(Extracted records)
================================

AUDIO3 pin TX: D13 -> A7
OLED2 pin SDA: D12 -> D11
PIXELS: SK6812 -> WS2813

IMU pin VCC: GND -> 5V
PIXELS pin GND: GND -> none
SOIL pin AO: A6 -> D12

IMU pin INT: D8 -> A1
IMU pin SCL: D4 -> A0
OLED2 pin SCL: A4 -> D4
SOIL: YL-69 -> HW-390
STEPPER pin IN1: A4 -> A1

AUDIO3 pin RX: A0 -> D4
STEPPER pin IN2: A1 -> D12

================================

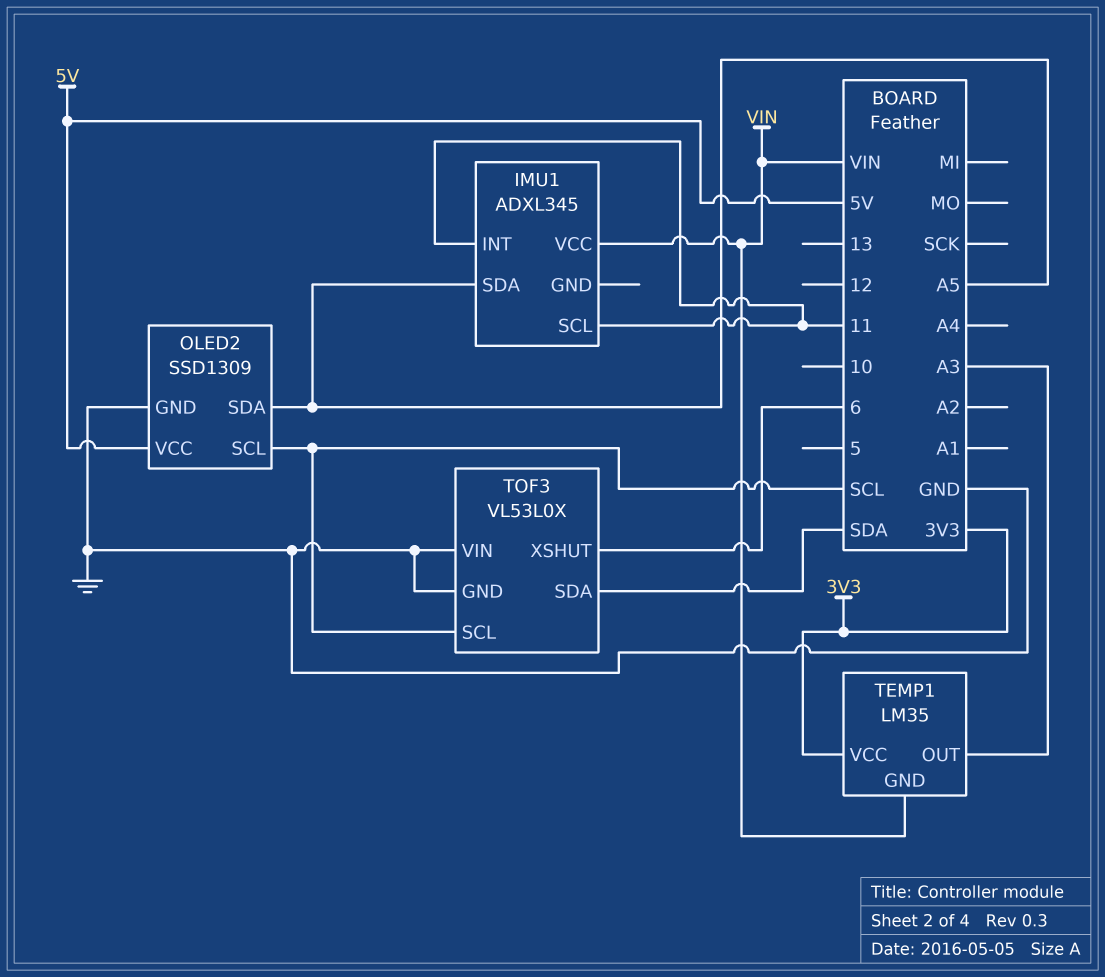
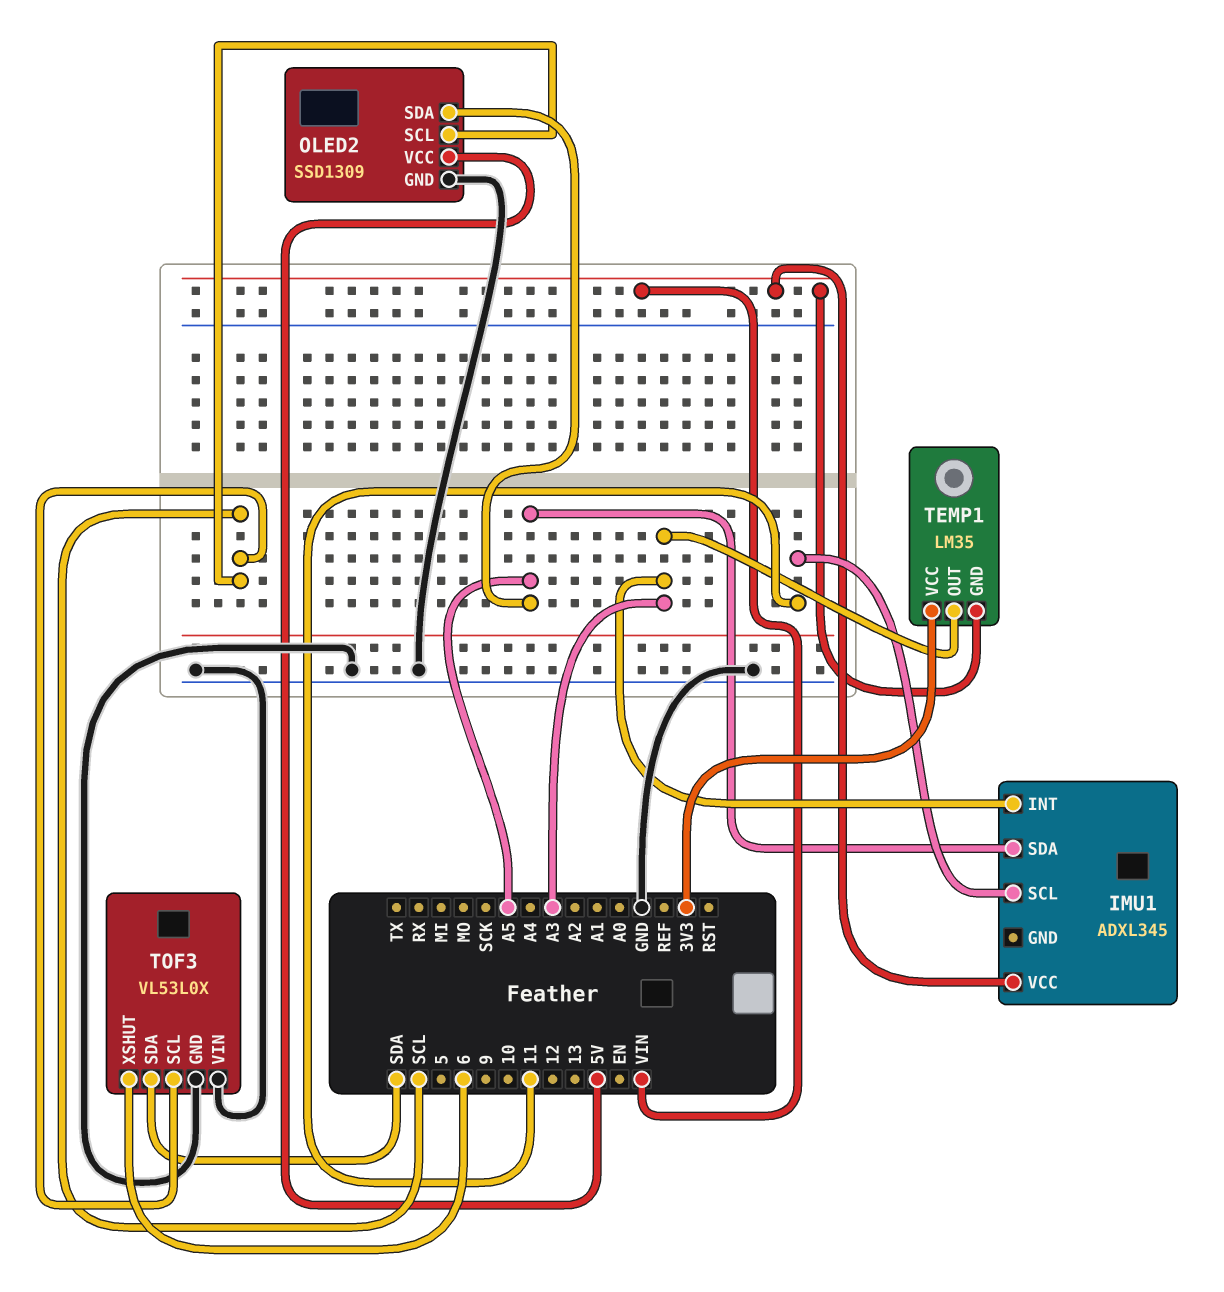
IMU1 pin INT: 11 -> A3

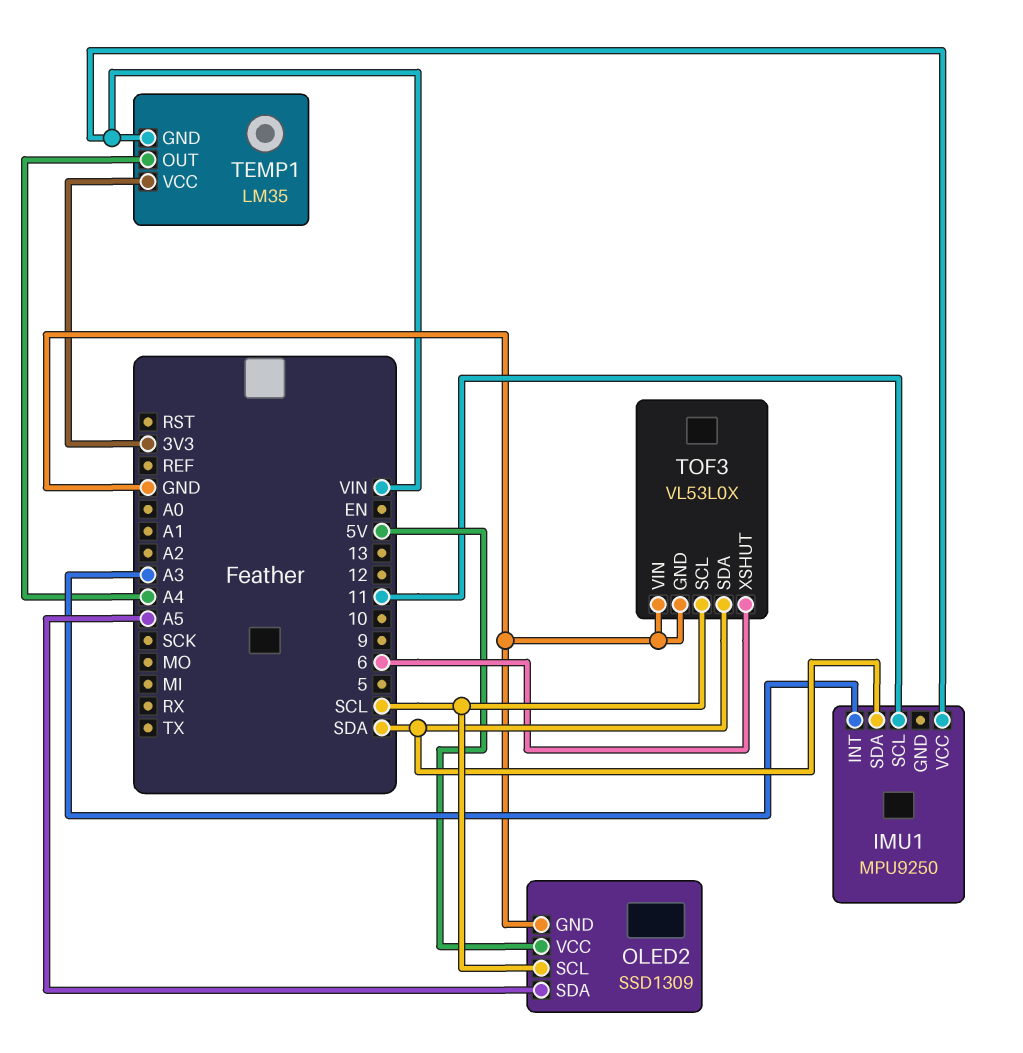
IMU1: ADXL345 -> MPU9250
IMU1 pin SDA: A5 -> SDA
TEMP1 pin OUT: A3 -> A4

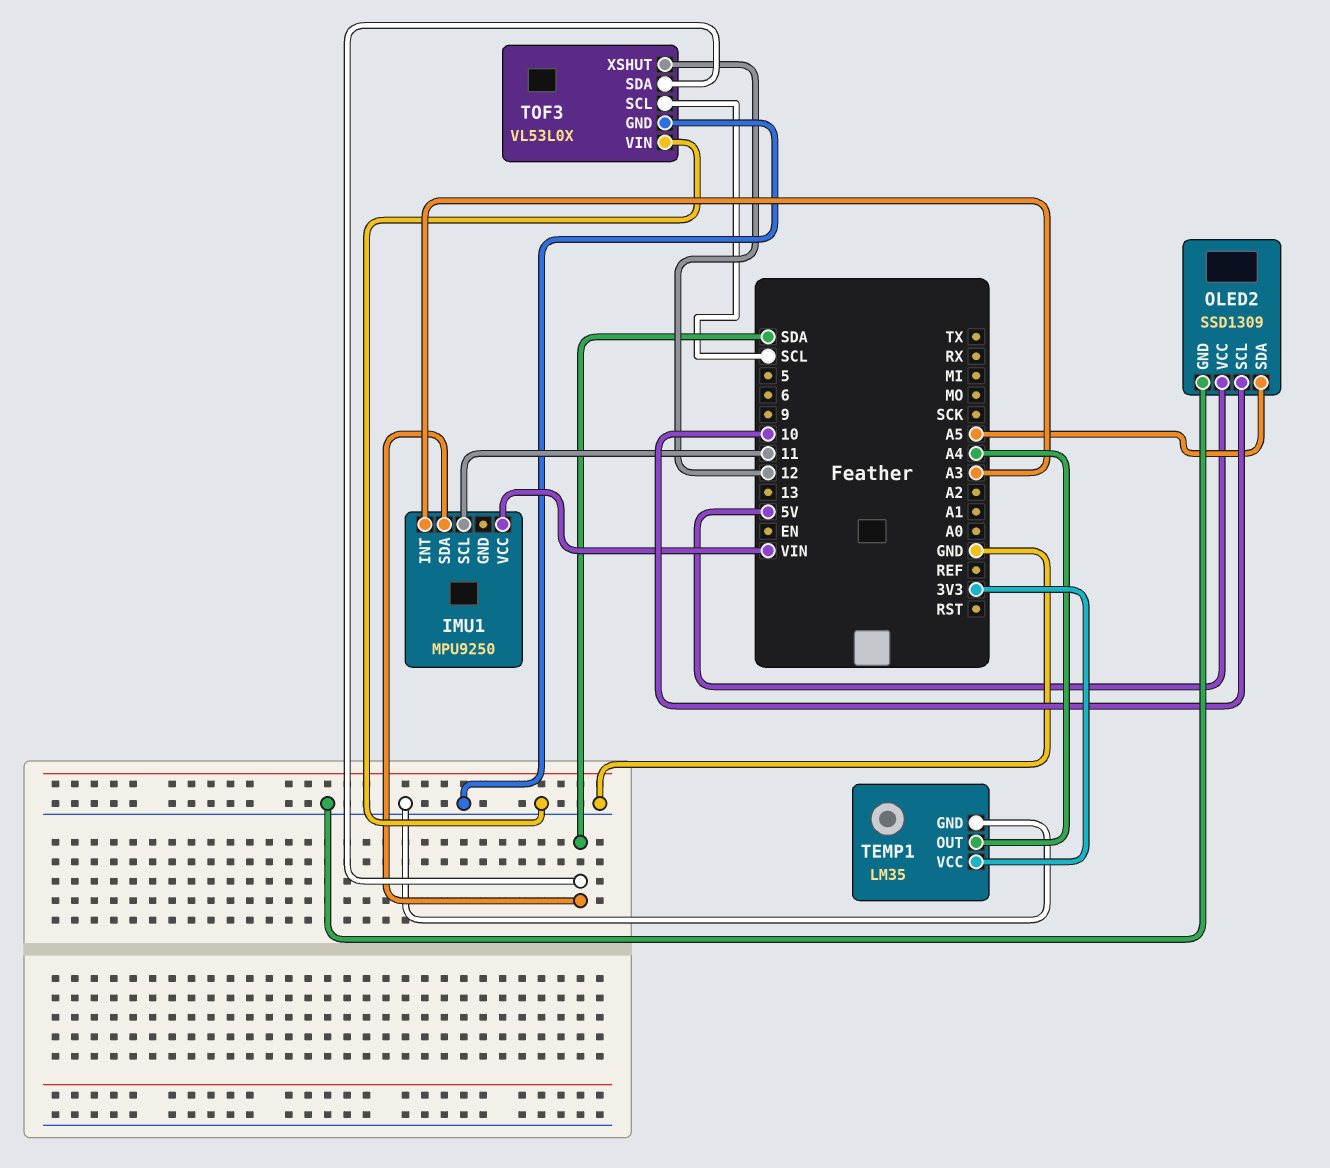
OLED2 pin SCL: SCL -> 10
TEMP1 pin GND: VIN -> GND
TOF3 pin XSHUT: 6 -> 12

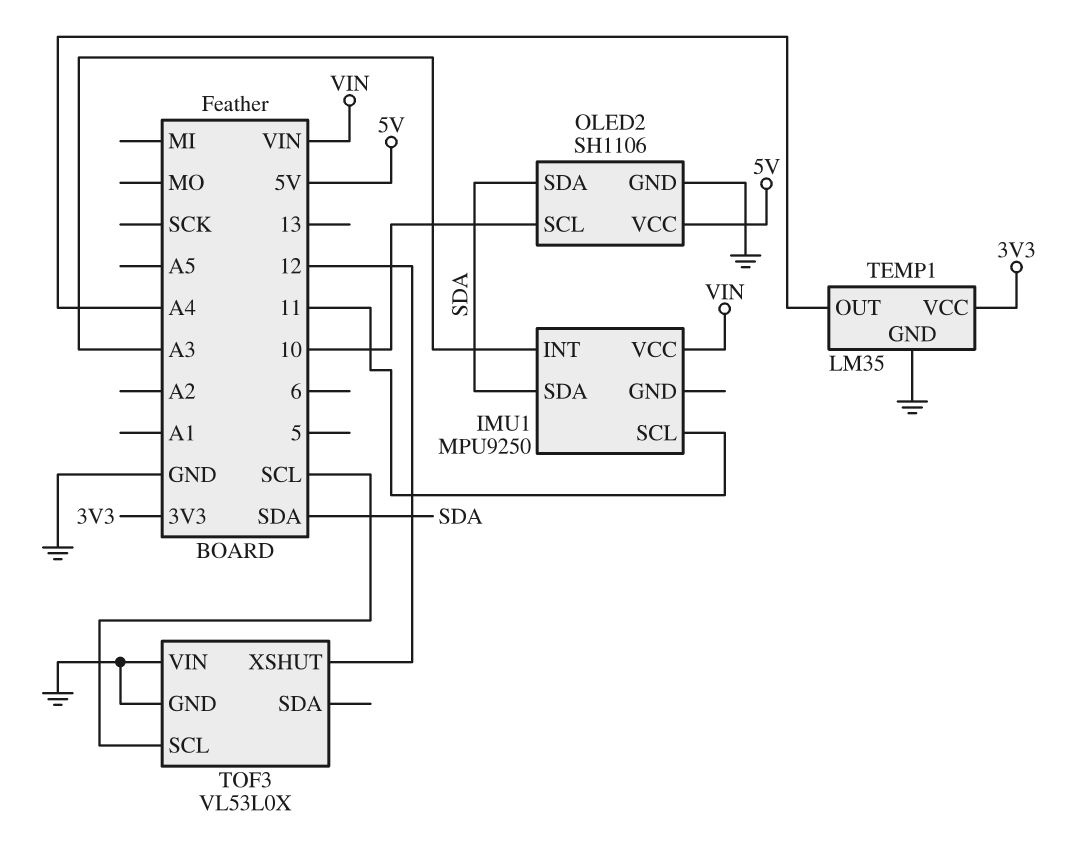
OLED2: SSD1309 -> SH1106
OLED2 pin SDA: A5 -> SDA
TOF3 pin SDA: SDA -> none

================================

PROBLEM DESCRIPTION: Looking at the records above, return exactly the lines from the line with "OLED2 pin SCL: A4 -> D4" to the line with "STEPPER pin IN2: A1 -> D12", both ends included.

TASK SOLUTION:
OLED2 pin SCL: A4 -> D4
SOIL: YL-69 -> HW-390
STEPPER pin IN1: A4 -> A1

AUDIO3 pin RX: A0 -> D4
STEPPER pin IN2: A1 -> D12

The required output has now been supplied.